ABOUT THIS EXERCISE
Repeat the entries verbatim.
START SUPPLIED INFORMATION
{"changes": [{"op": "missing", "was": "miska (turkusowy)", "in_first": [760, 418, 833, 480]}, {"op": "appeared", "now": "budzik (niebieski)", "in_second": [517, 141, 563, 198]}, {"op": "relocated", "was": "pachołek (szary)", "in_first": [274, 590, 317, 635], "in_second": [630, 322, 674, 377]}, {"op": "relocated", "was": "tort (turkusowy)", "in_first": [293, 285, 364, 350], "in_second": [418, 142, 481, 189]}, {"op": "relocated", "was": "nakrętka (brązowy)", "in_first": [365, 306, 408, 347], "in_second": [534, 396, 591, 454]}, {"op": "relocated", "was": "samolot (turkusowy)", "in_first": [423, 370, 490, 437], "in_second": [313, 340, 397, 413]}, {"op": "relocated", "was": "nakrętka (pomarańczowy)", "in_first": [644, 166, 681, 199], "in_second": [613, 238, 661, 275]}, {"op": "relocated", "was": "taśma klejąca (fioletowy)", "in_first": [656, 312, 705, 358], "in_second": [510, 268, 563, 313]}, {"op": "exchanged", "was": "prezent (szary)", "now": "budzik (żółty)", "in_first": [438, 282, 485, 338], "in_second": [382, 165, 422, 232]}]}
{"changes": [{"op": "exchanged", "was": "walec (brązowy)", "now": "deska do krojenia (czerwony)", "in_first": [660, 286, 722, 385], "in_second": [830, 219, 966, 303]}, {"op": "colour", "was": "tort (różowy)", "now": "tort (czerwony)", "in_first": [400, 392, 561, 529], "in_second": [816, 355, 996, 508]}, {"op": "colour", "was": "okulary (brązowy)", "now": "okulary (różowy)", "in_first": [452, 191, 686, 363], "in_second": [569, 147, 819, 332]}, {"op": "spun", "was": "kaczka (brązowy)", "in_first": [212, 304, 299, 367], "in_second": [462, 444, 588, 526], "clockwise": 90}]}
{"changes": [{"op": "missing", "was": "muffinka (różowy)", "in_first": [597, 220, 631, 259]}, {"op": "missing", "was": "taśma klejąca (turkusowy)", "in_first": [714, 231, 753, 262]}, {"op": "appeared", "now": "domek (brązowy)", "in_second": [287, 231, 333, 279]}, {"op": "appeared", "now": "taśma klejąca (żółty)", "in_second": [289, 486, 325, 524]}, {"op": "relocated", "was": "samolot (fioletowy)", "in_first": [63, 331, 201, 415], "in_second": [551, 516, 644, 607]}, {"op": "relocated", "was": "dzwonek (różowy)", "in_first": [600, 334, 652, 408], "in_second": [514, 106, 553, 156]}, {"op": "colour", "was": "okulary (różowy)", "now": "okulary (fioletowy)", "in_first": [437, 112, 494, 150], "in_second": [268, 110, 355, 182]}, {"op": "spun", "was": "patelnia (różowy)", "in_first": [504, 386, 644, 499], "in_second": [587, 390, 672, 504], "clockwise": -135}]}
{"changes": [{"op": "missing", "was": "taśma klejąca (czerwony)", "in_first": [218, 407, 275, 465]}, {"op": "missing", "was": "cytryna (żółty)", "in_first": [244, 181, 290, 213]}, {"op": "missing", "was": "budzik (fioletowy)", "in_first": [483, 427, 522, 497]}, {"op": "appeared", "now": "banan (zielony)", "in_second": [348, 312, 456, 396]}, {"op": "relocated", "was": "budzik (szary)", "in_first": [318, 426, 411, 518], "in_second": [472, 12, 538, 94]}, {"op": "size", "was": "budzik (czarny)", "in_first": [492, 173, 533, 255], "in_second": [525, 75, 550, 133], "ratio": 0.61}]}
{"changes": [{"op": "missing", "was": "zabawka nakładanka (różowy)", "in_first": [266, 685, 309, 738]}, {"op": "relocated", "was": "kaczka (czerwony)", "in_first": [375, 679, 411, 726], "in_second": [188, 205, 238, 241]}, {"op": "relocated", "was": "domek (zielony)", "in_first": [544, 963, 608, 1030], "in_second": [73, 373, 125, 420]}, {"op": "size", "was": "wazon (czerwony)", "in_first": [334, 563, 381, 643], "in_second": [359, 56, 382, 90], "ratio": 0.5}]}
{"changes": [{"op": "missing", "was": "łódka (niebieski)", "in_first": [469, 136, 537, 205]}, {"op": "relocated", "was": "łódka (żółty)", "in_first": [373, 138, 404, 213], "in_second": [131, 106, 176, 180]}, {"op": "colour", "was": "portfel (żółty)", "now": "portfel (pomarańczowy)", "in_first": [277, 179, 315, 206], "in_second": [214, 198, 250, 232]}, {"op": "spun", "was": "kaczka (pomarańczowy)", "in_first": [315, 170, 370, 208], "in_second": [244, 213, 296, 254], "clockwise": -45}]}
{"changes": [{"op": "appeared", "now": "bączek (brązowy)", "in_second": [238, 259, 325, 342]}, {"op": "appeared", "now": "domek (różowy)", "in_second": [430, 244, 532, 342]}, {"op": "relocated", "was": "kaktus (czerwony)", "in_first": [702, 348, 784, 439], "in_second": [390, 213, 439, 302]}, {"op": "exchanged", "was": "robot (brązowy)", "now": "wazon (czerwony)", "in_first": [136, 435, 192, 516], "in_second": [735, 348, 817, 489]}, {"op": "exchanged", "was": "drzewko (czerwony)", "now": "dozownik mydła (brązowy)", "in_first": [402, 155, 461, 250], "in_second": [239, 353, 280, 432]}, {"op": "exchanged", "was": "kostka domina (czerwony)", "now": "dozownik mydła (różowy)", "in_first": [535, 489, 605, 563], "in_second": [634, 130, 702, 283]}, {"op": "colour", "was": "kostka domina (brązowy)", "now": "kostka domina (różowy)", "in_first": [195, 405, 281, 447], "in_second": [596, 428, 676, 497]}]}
END SUPPLIED INFORMATION
REPLY TO THE EXERCISE
{"changes": [{"op": "missing", "was": "miska (turkusowy)", "in_first": [760, 418, 833, 480]}, {"op": "appeared", "now": "budzik (niebieski)", "in_second": [517, 141, 563, 198]}, {"op": "relocated", "was": "pachołek (szary)", "in_first": [274, 590, 317, 635], "in_second": [630, 322, 674, 377]}, {"op": "relocated", "was": "tort (turkusowy)", "in_first": [293, 285, 364, 350], "in_second": [418, 142, 481, 189]}, {"op": "relocated", "was": "nakrętka (brązowy)", "in_first": [365, 306, 408, 347], "in_second": [534, 396, 591, 454]}, {"op": "relocated", "was": "samolot (turkusowy)", "in_first": [423, 370, 490, 437], "in_second": [313, 340, 397, 413]}, {"op": "relocated", "was": "nakrętka (pomarańczowy)", "in_first": [644, 166, 681, 199], "in_second": [613, 238, 661, 275]}, {"op": "relocated", "was": "taśma klejąca (fioletowy)", "in_first": [656, 312, 705, 358], "in_second": [510, 268, 563, 313]}, {"op": "exchanged", "was": "prezent (szary)", "now": "budzik (żółty)", "in_first": [438, 282, 485, 338], "in_second": [382, 165, 422, 232]}]}
{"changes": [{"op": "exchanged", "was": "walec (brązowy)", "now": "deska do krojenia (czerwony)", "in_first": [660, 286, 722, 385], "in_second": [830, 219, 966, 303]}, {"op": "colour", "was": "tort (różowy)", "now": "tort (czerwony)", "in_first": [400, 392, 561, 529], "in_second": [816, 355, 996, 508]}, {"op": "colour", "was": "okulary (brązowy)", "now": "okulary (różowy)", "in_first": [452, 191, 686, 363], "in_second": [569, 147, 819, 332]}, {"op": "spun", "was": "kaczka (brązowy)", "in_first": [212, 304, 299, 367], "in_second": [462, 444, 588, 526], "clockwise": 90}]}
{"changes": [{"op": "missing", "was": "muffinka (różowy)", "in_first": [597, 220, 631, 259]}, {"op": "missing", "was": "taśma klejąca (turkusowy)", "in_first": [714, 231, 753, 262]}, {"op": "appeared", "now": "domek (brązowy)", "in_second": [287, 231, 333, 279]}, {"op": "appeared", "now": "taśma klejąca (żółty)", "in_second": [289, 486, 325, 524]}, {"op": "relocated", "was": "samolot (fioletowy)", "in_first": [63, 331, 201, 415], "in_second": [551, 516, 644, 607]}, {"op": "relocated", "was": "dzwonek (różowy)", "in_first": [600, 334, 652, 408], "in_second": [514, 106, 553, 156]}, {"op": "colour", "was": "okulary (różowy)", "now": "okulary (fioletowy)", "in_first": [437, 112, 494, 150], "in_second": [268, 110, 355, 182]}, {"op": "spun", "was": "patelnia (różowy)", "in_first": [504, 386, 644, 499], "in_second": [587, 390, 672, 504], "clockwise": -135}]}
{"changes": [{"op": "missing", "was": "taśma klejąca (czerwony)", "in_first": [218, 407, 275, 465]}, {"op": "missing", "was": "cytryna (żółty)", "in_first": [244, 181, 290, 213]}, {"op": "missing", "was": "budzik (fioletowy)", "in_first": [483, 427, 522, 497]}, {"op": "appeared", "now": "banan (zielony)", "in_second": [348, 312, 456, 396]}, {"op": "relocated", "was": "budzik (szary)", "in_first": [318, 426, 411, 518], "in_second": [472, 12, 538, 94]}, {"op": "size", "was": "budzik (czarny)", "in_first": [492, 173, 533, 255], "in_second": [525, 75, 550, 133], "ratio": 0.61}]}
{"changes": [{"op": "missing", "was": "zabawka nakładanka (różowy)", "in_first": [266, 685, 309, 738]}, {"op": "relocated", "was": "kaczka (czerwony)", "in_first": [375, 679, 411, 726], "in_second": [188, 205, 238, 241]}, {"op": "relocated", "was": "domek (zielony)", "in_first": [544, 963, 608, 1030], "in_second": [73, 373, 125, 420]}, {"op": "size", "was": "wazon (czerwony)", "in_first": [334, 563, 381, 643], "in_second": [359, 56, 382, 90], "ratio": 0.5}]}
{"changes": [{"op": "missing", "was": "łódka (niebieski)", "in_first": [469, 136, 537, 205]}, {"op": "relocated", "was": "łódka (żółty)", "in_first": [373, 138, 404, 213], "in_second": [131, 106, 176, 180]}, {"op": "colour", "was": "portfel (żółty)", "now": "portfel (pomarańczowy)", "in_first": [277, 179, 315, 206], "in_second": [214, 198, 250, 232]}, {"op": "spun", "was": "kaczka (pomarańczowy)", "in_first": [315, 170, 370, 208], "in_second": [244, 213, 296, 254], "clockwise": -45}]}
{"changes": [{"op": "appeared", "now": "bączek (brązowy)", "in_second": [238, 259, 325, 342]}, {"op": "appeared", "now": "domek (różowy)", "in_second": [430, 244, 532, 342]}, {"op": "relocated", "was": "kaktus (czerwony)", "in_first": [702, 348, 784, 439], "in_second": [390, 213, 439, 302]}, {"op": "exchanged", "was": "robot (brązowy)", "now": "wazon (czerwony)", "in_first": [136, 435, 192, 516], "in_second": [735, 348, 817, 489]}, {"op": "exchanged", "was": "drzewko (czerwony)", "now": "dozownik mydła (brązowy)", "in_first": [402, 155, 461, 250], "in_second": [239, 353, 280, 432]}, {"op": "exchanged", "was": "kostka domina (czerwony)", "now": "dozownik mydła (różowy)", "in_first": [535, 489, 605, 563], "in_second": [634, 130, 702, 283]}, {"op": "colour", "was": "kostka domina (brązowy)", "now": "kostka domina (różowy)", "in_first": [195, 405, 281, 447], "in_second": [596, 428, 676, 497]}]}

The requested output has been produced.